Read the data line by line and say how many lines contain the string "square", giving the number alone.

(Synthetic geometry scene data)
§
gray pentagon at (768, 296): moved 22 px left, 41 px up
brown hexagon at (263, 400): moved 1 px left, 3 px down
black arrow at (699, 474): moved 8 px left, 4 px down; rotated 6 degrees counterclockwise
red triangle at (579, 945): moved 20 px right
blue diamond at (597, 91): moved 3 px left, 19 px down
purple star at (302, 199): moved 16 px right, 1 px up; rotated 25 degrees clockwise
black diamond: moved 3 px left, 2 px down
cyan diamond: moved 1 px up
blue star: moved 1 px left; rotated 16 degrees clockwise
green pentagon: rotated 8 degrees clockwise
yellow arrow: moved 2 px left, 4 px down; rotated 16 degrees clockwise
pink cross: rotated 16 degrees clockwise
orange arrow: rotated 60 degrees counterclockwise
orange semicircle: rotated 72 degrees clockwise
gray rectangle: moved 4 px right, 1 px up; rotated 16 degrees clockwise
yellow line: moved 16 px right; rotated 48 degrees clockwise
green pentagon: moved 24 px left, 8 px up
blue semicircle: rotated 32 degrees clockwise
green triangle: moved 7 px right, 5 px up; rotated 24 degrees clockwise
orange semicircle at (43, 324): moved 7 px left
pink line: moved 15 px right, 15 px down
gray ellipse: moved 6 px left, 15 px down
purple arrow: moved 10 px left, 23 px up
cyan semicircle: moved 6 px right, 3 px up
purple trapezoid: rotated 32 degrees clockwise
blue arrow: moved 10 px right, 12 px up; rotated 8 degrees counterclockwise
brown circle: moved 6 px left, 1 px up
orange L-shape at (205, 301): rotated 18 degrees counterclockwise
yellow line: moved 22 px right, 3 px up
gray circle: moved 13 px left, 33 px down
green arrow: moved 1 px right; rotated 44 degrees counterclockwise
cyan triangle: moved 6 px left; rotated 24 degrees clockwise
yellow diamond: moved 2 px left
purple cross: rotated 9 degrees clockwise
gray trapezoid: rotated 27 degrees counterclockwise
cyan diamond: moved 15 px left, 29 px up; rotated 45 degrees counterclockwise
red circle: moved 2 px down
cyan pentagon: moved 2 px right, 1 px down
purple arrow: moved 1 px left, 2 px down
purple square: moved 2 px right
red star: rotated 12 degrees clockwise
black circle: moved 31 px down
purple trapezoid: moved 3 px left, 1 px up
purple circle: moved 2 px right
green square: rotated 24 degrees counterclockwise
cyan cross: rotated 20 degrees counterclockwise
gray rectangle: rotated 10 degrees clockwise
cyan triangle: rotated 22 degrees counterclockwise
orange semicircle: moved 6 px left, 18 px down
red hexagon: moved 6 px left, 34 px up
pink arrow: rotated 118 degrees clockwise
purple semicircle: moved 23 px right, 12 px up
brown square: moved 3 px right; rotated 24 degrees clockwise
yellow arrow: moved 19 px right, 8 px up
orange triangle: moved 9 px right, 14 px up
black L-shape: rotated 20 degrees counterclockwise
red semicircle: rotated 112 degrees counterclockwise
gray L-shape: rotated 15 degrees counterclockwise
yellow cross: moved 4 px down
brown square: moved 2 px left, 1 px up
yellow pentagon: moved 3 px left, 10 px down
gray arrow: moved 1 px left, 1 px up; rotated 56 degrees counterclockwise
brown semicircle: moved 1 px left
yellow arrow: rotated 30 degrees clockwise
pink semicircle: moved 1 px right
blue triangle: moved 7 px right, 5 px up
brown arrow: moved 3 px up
§
**Task output**
4